▶ **Your instructions**
Reproduce each line from the records that holds "minus".
Input data START
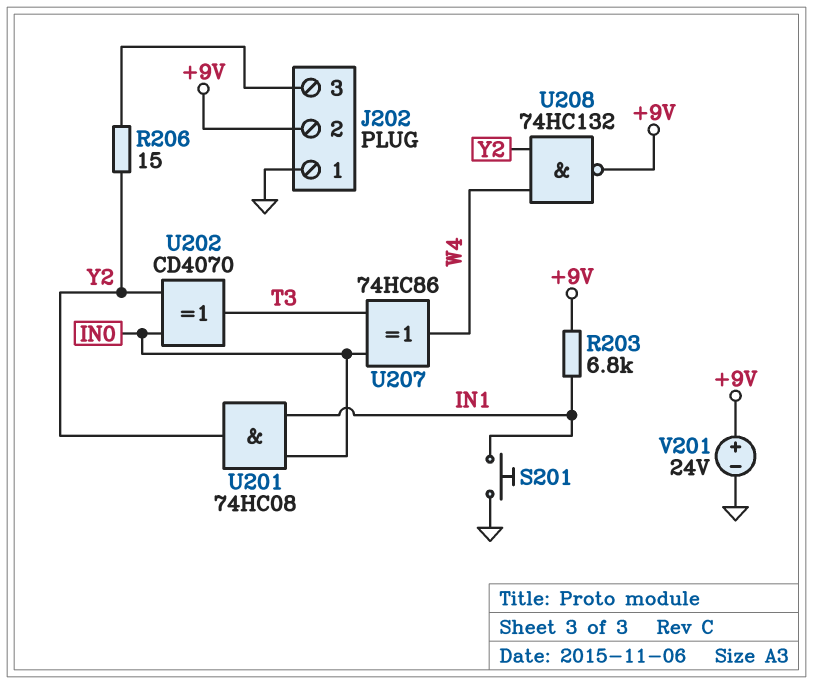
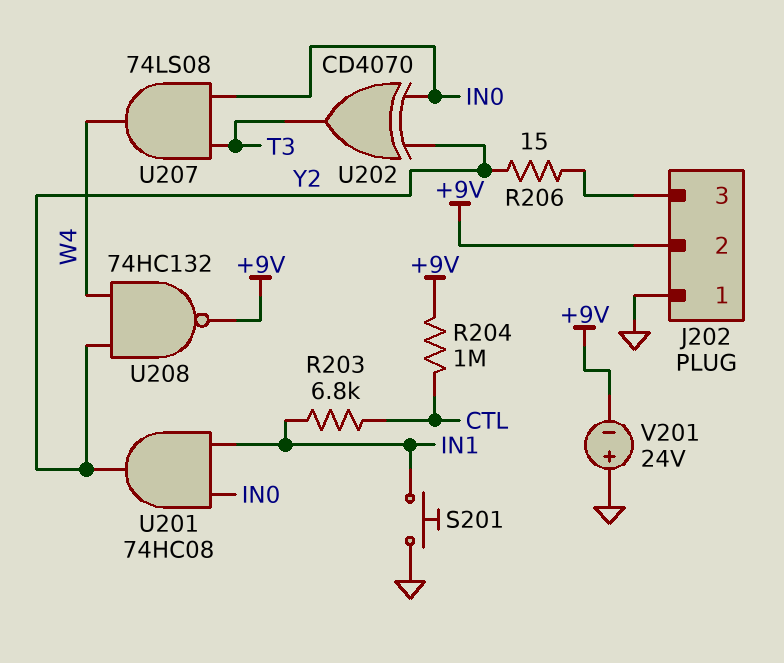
R203: 6.8k (+9V, IN1) -> 6.8k (CTL, IN1)
R204: none -> 1M (+9V, CTL)
U207: XOR 74HC86 (in IN0, in T3, out W4) -> AND 74LS08 (in IN0, in T3, out W4)
V201: 24V (plus +9V, minus GND) -> 24V (plus GND, minus +9V)

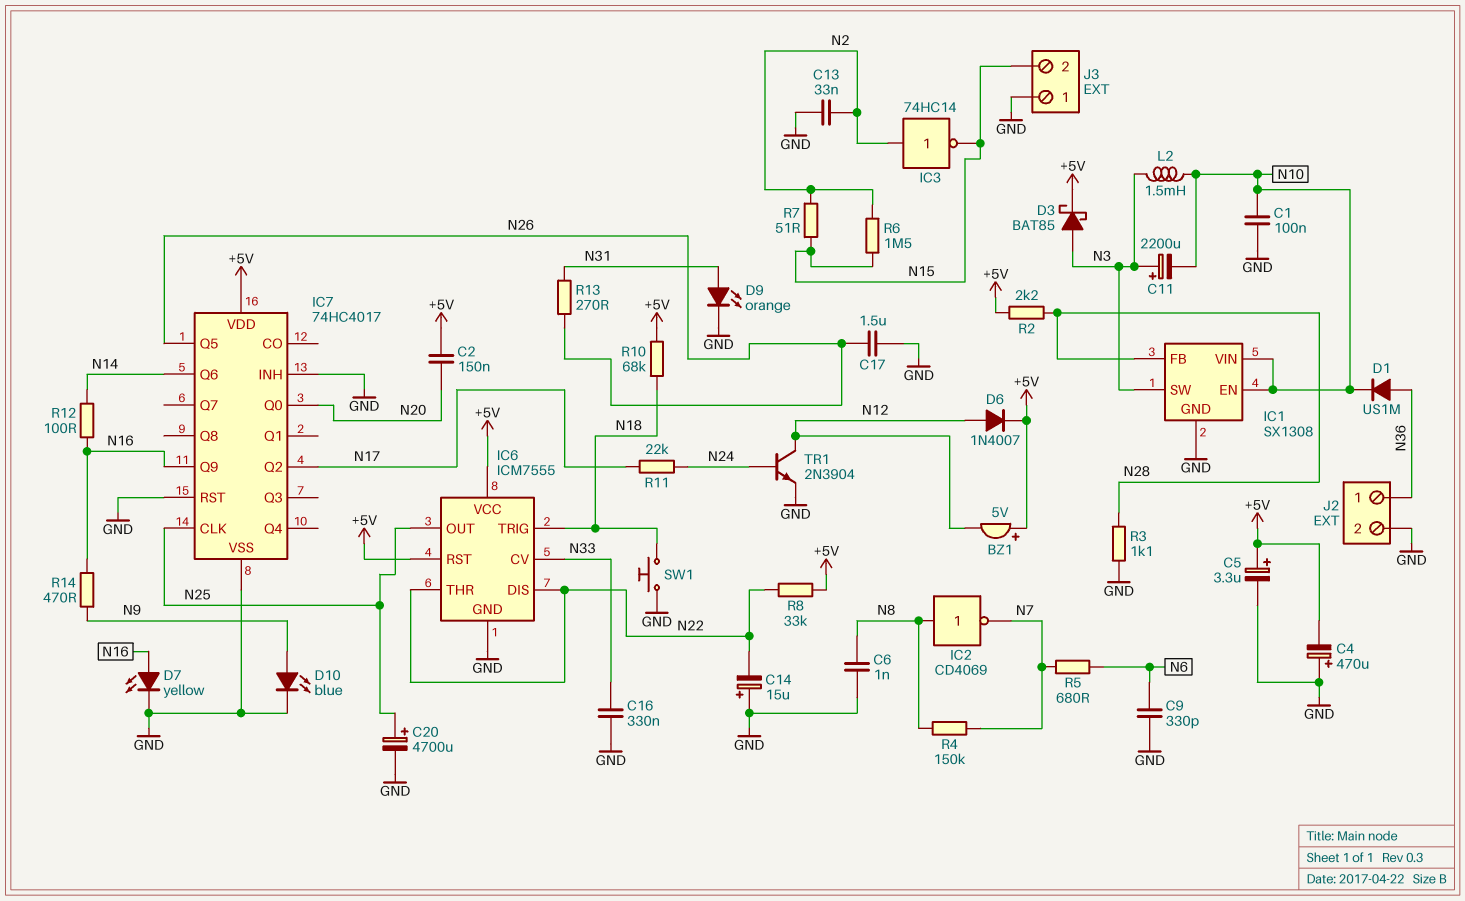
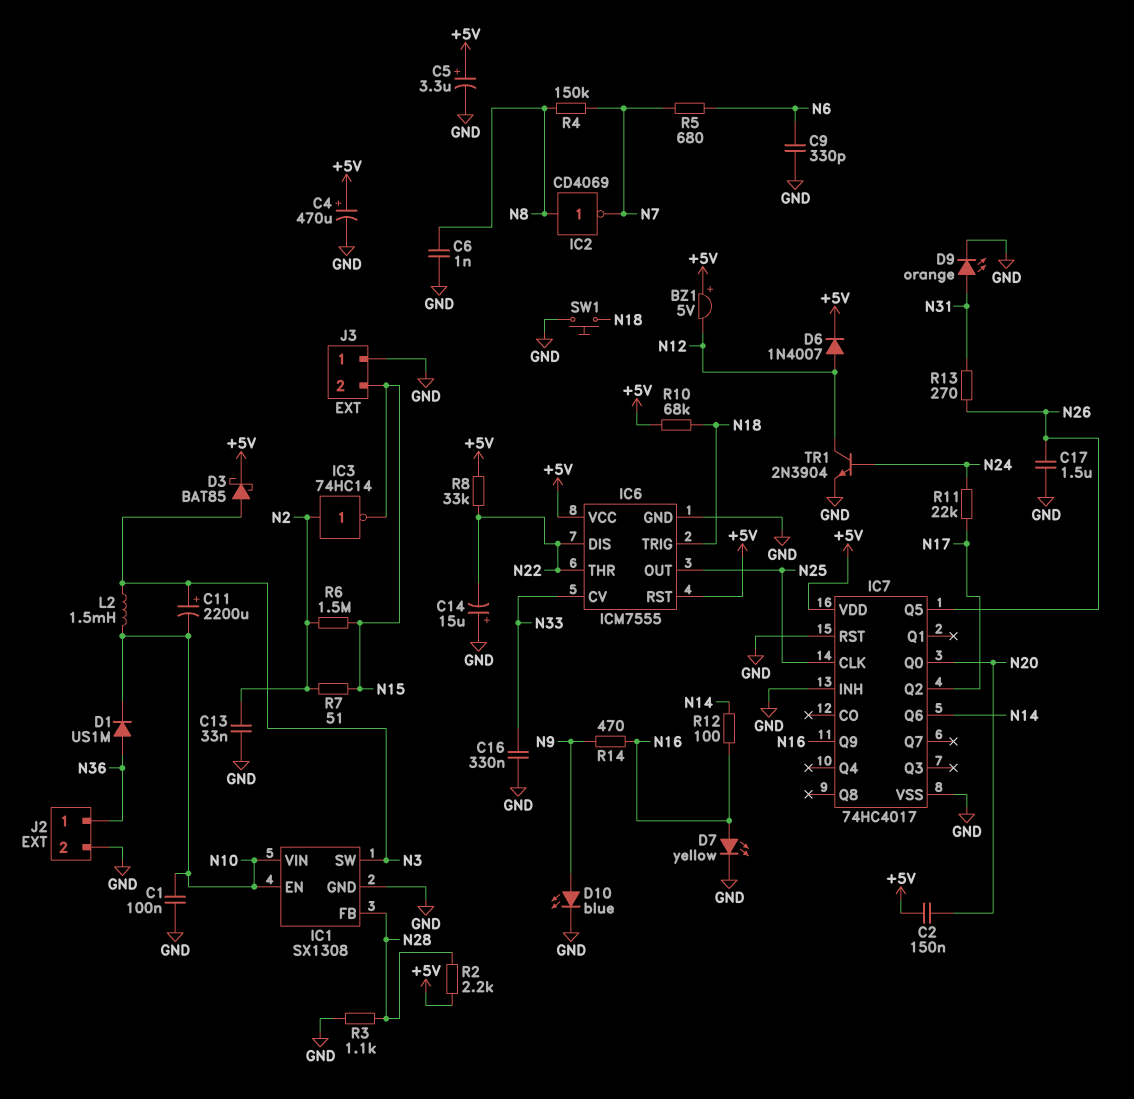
C4: 470uF (plus GND, minus +5V) -> 470uF (plus +5V, minus GND)
C20: 4700uF (plus N25, minus GND) -> none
Input data END
▶ **Exercise result**
V201: 24V (plus +9V, minus GND) -> 24V (plus GND, minus +9V)
C4: 470uF (plus GND, minus +5V) -> 470uF (plus +5V, minus GND)
C20: 4700uF (plus N25, minus GND) -> none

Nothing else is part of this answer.